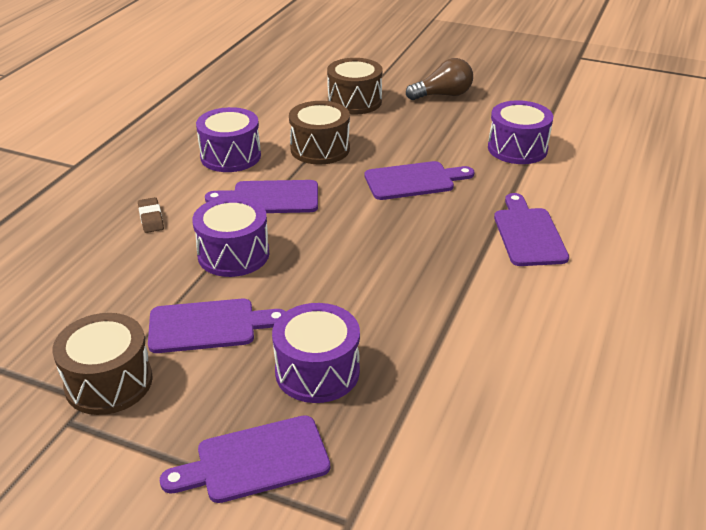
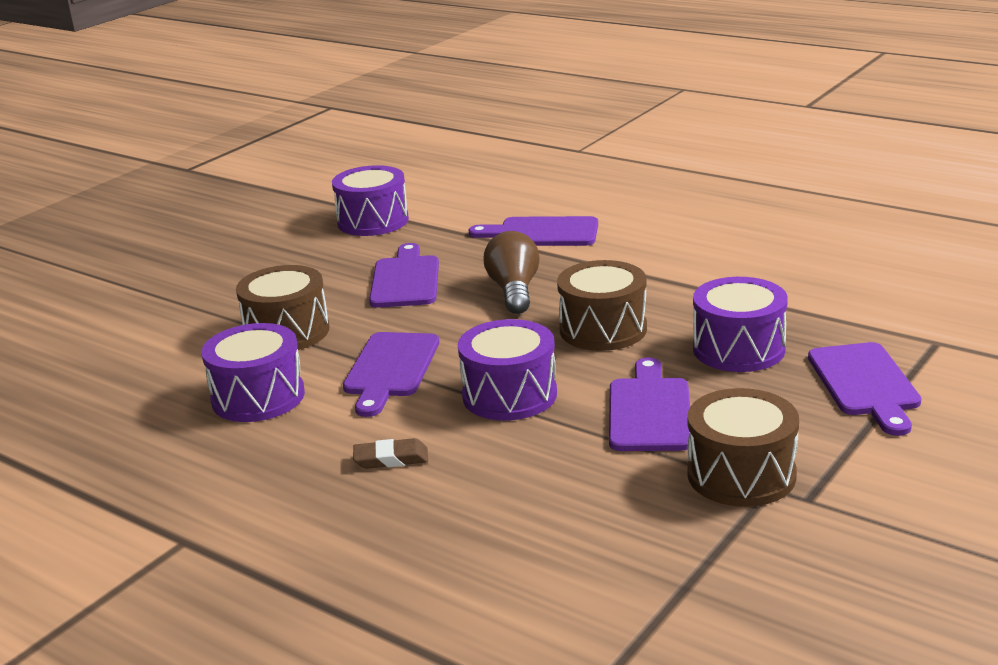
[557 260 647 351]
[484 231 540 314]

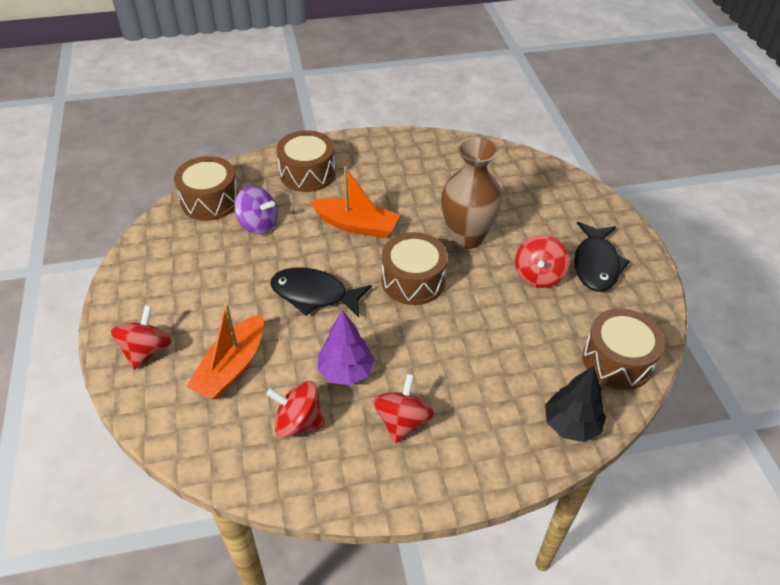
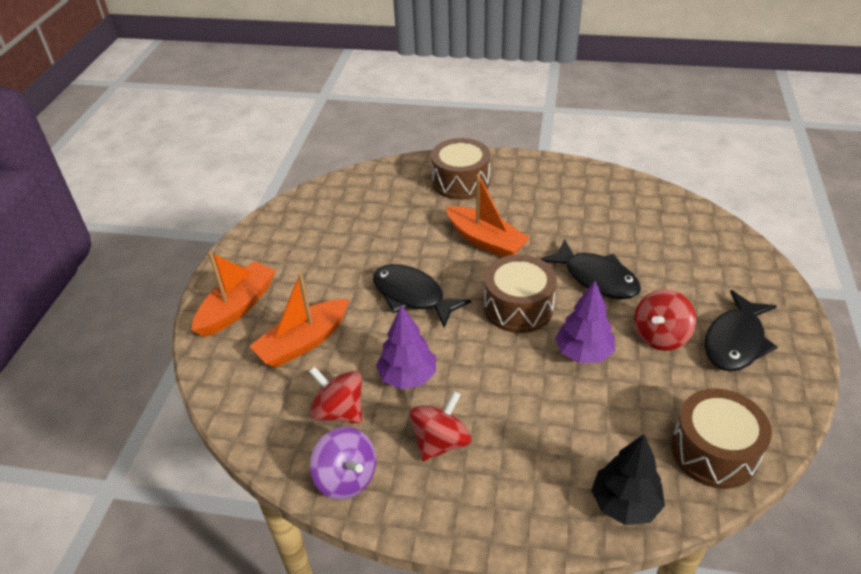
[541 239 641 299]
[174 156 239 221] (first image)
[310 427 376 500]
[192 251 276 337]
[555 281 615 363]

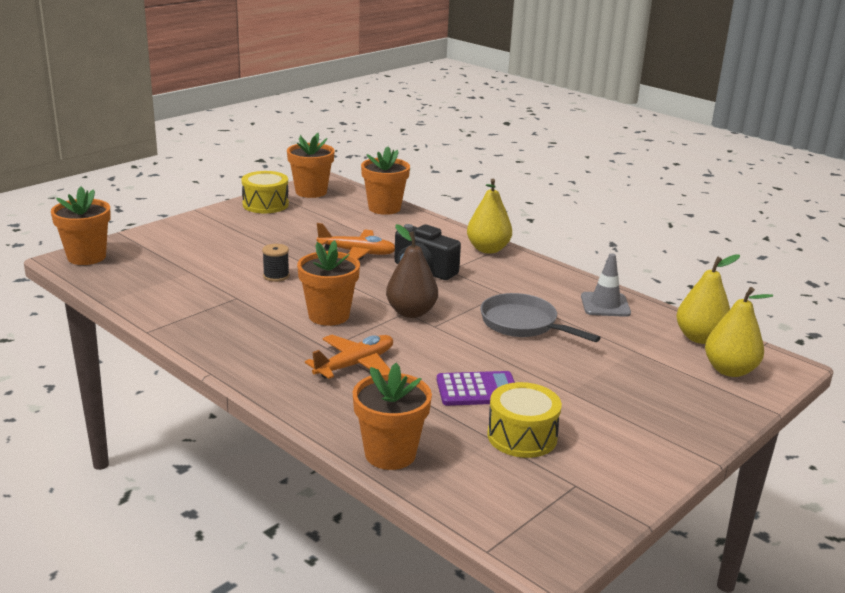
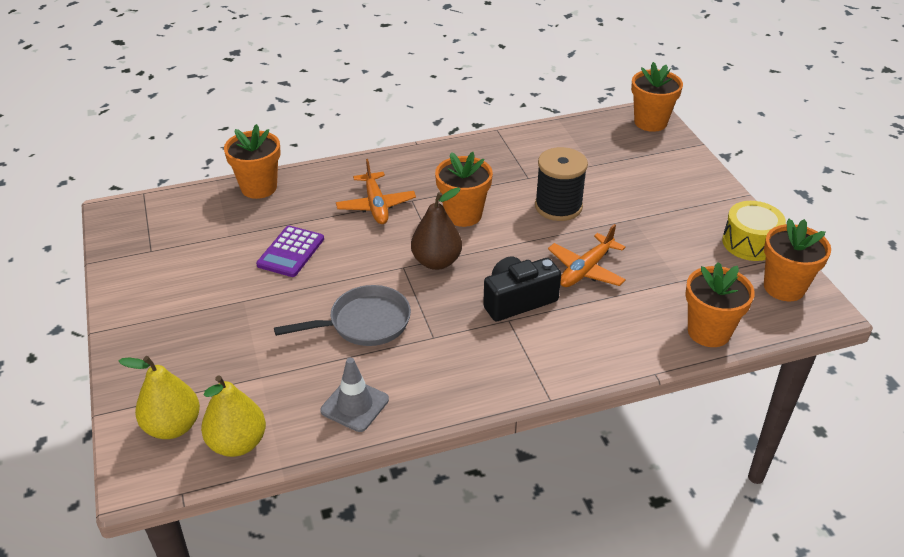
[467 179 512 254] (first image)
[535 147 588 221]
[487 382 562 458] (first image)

==

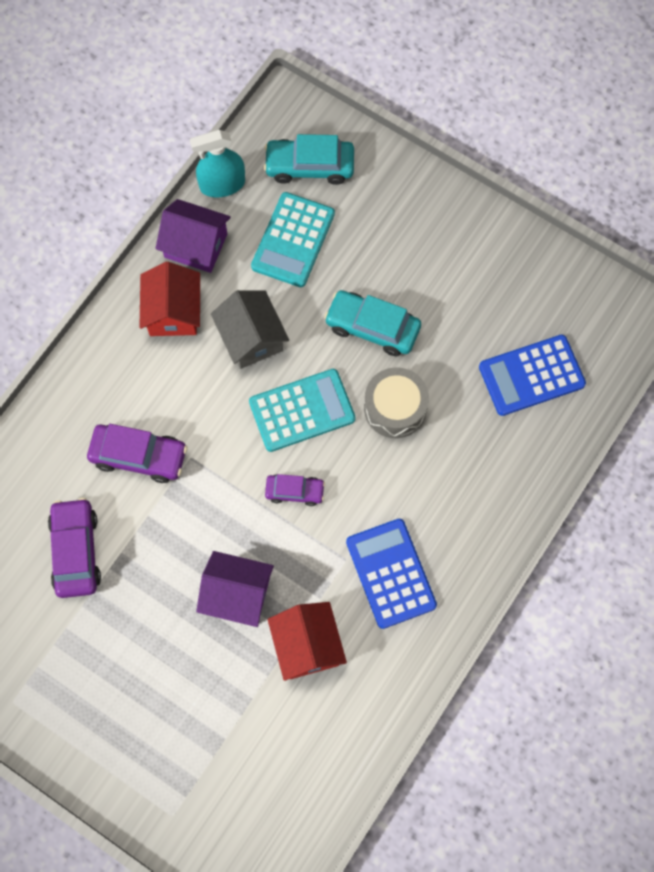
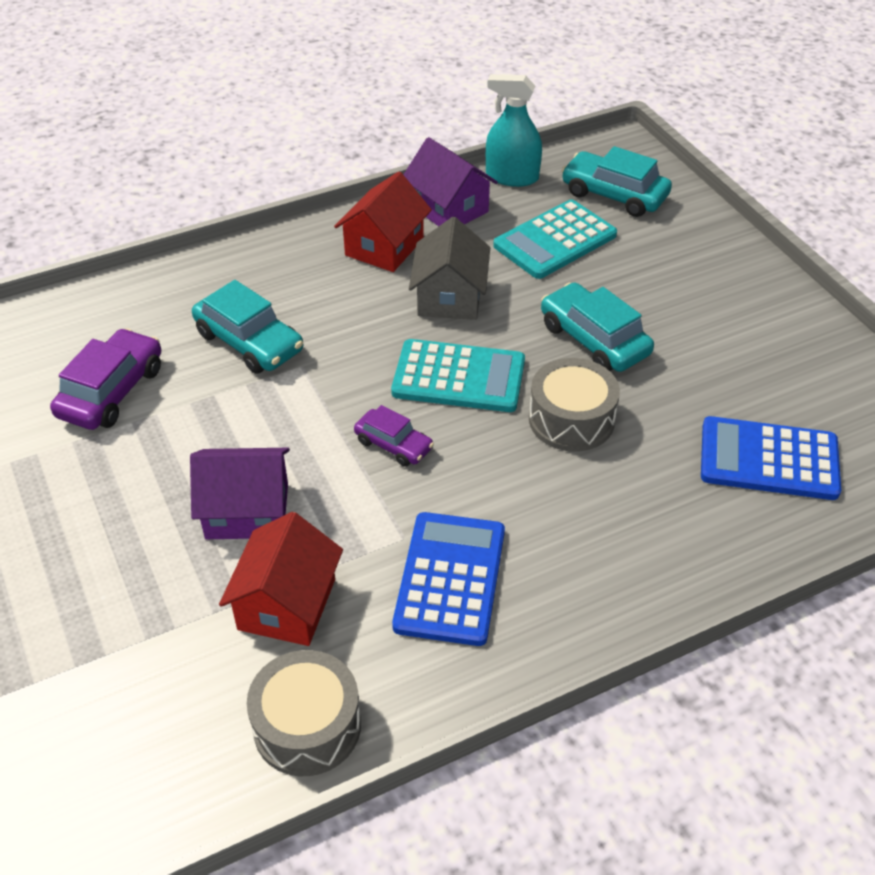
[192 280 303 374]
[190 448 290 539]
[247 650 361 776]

---

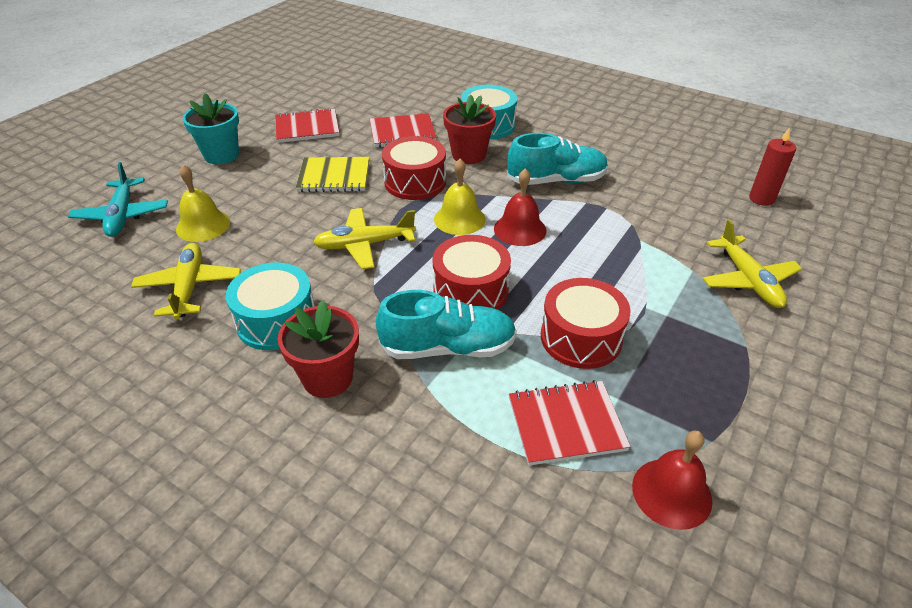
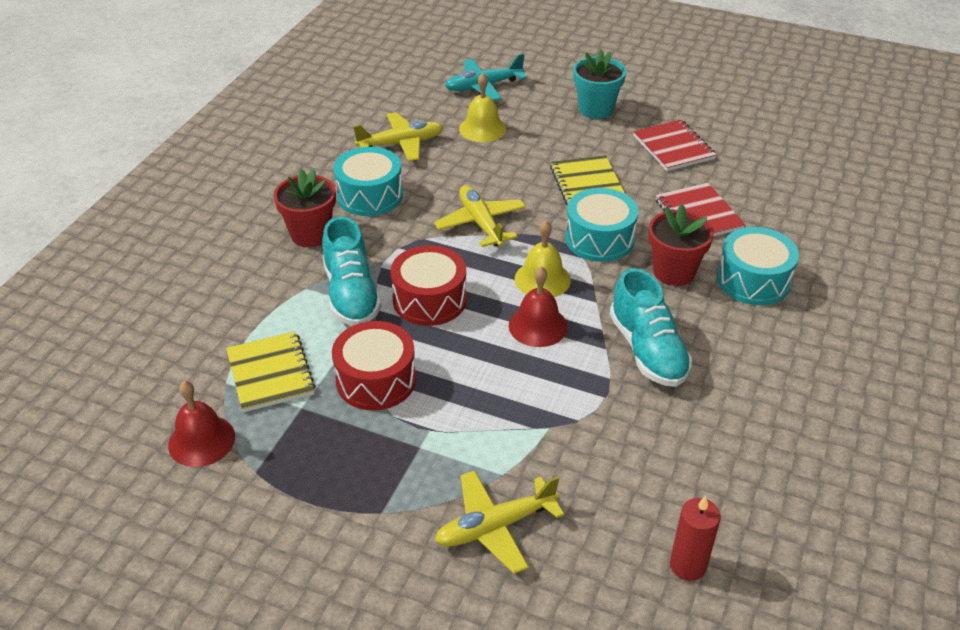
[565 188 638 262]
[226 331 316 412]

### Your goal
Using the listing above, restate exactly the range between the lines holding "[174 156 239 221] (first image)" and "[487 382 562 458] (first image)", inclusive, with pictures left out.

### Solved problem
[174 156 239 221] (first image)
[310 427 376 500]
[192 251 276 337]
[555 281 615 363]

[467 179 512 254] (first image)
[535 147 588 221]
[487 382 562 458] (first image)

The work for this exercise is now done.